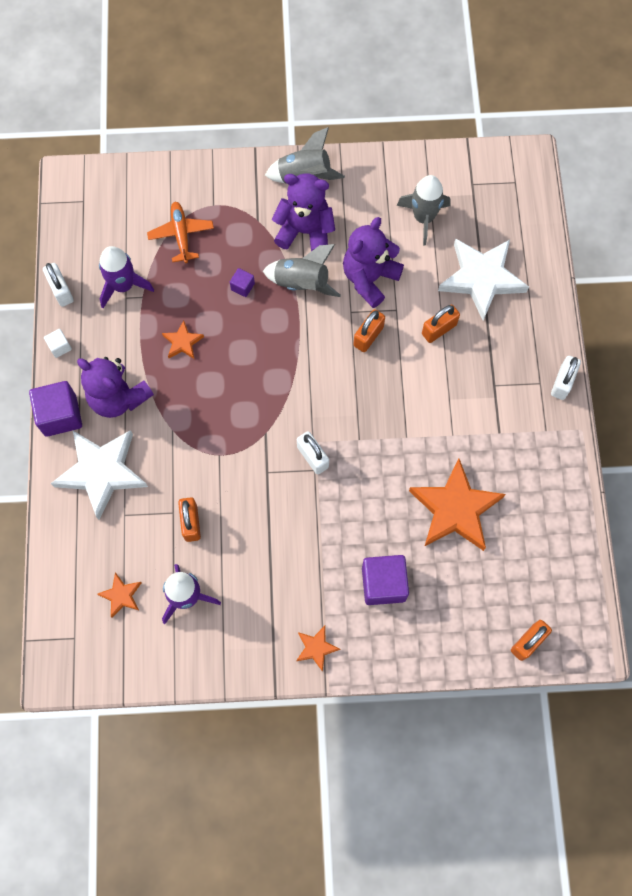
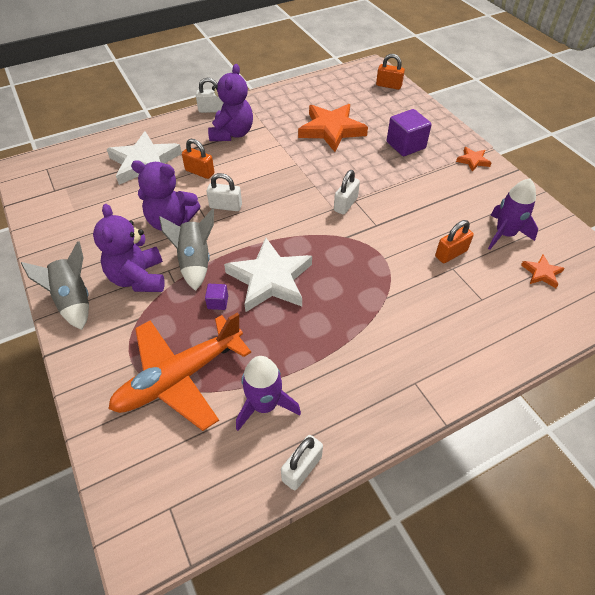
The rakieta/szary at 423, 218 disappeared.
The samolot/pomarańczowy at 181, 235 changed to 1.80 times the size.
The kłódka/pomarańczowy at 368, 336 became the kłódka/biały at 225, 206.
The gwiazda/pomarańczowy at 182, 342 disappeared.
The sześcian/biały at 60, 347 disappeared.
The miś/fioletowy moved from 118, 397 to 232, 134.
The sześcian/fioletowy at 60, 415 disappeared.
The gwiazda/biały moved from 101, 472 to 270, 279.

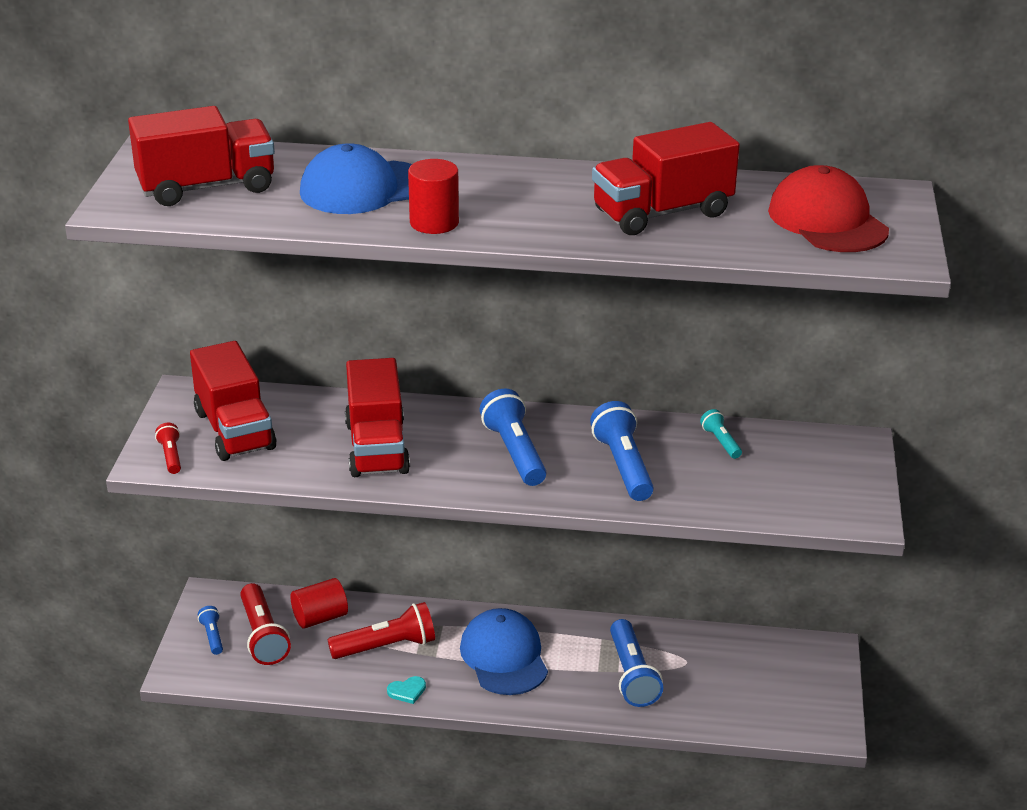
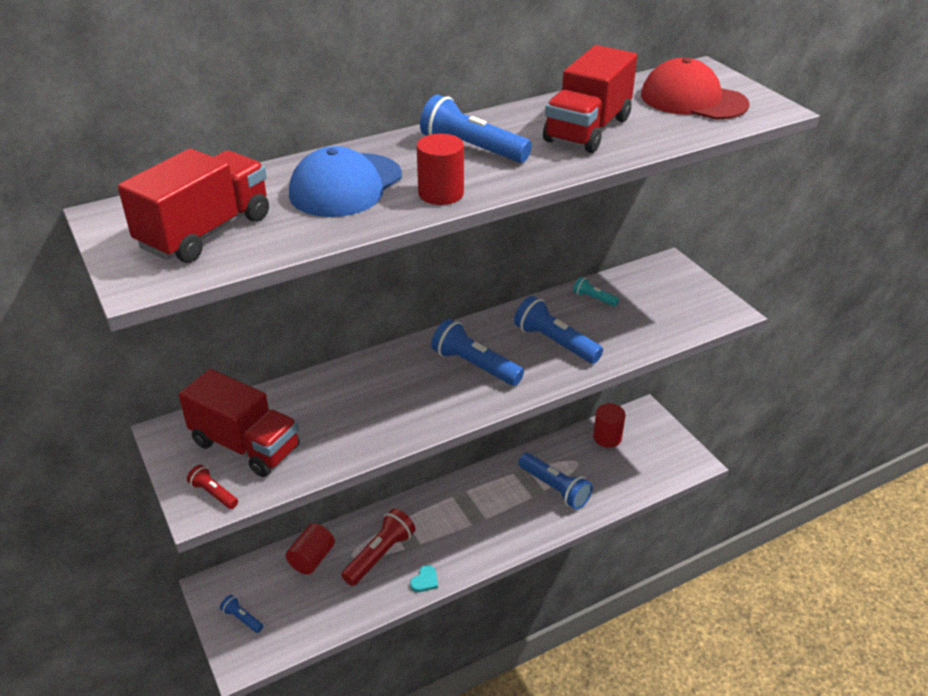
The ciężarówka/czerwony at 377, 448 disappeared.
The latarka/czerwony at 263, 636 disappeared.
The czapka/niebieski at 504, 656 disappeared.
The latarka/niebieski at 472, 148 appeared.
The walec/czerwony at 607, 437 appeared.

What you will do >>
Once the line containing "The sześcian/fioletowy at" has been copied, stop; everything from the first line of the data up to it must be copied exactly, without pictures.

Exercise output >>
The rakieta/szary at 423, 218 disappeared.
The samolot/pomarańczowy at 181, 235 changed to 1.80 times the size.
The kłódka/pomarańczowy at 368, 336 became the kłódka/biały at 225, 206.
The gwiazda/pomarańczowy at 182, 342 disappeared.
The sześcian/biały at 60, 347 disappeared.
The miś/fioletowy moved from 118, 397 to 232, 134.
The sześcian/fioletowy at 60, 415 disappeared.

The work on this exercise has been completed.